[Object change descriptions]
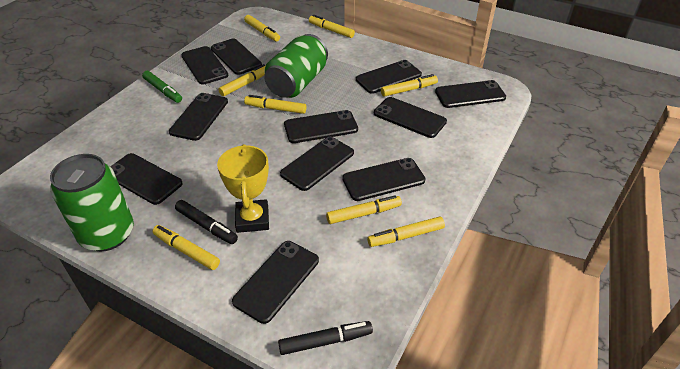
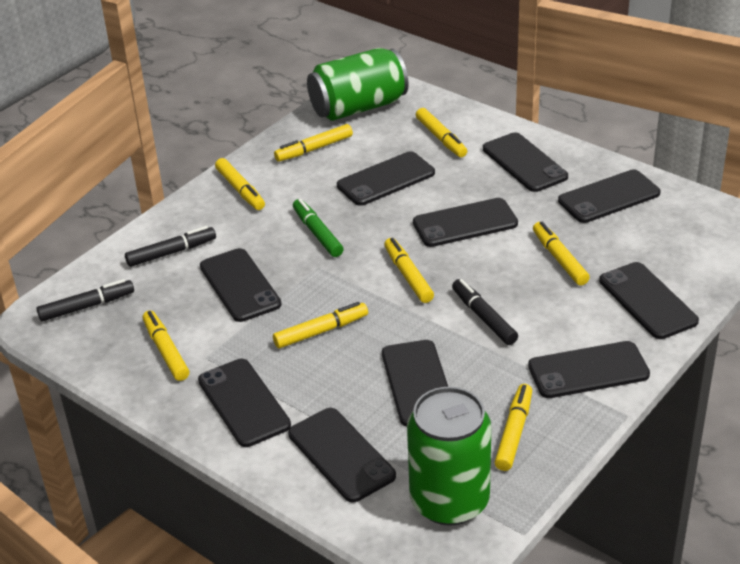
black marker: 2 -> 3
black phone: 11 -> 10
yellow trophy: 1 -> 0

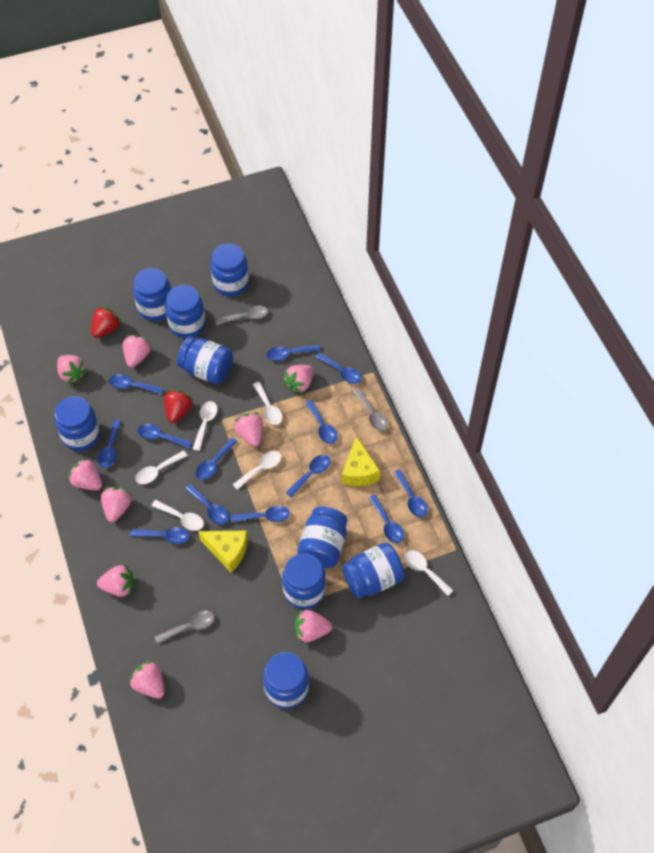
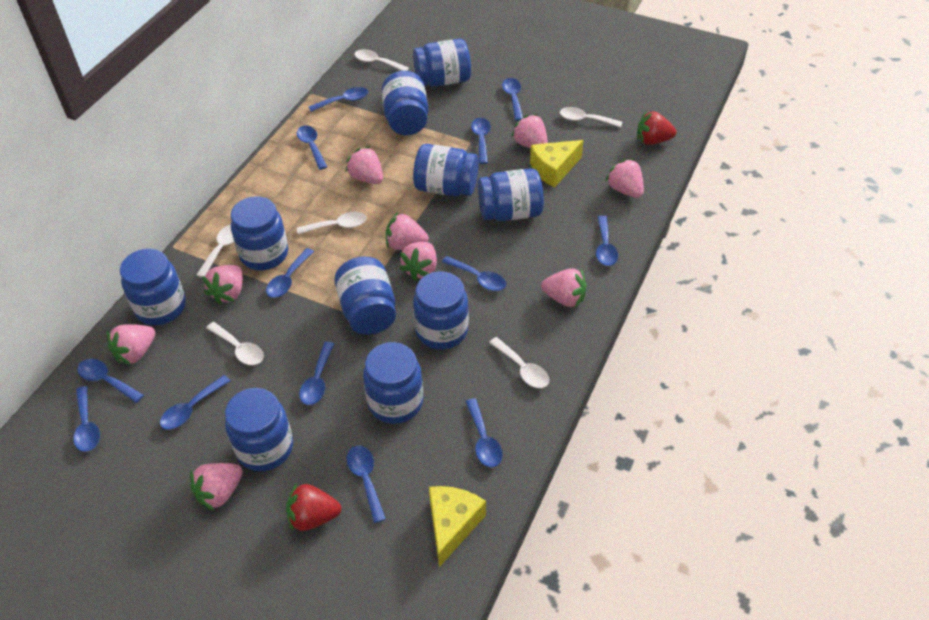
blue jar: 9 -> 10
grey spoon: 3 -> 0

- [Problem to solve] Can the entries above be repeated exactly, without their pictures?

- [Response to the task]
black marker: 2 -> 3
black phone: 11 -> 10
yellow trophy: 1 -> 0

blue jar: 9 -> 10
grey spoon: 3 -> 0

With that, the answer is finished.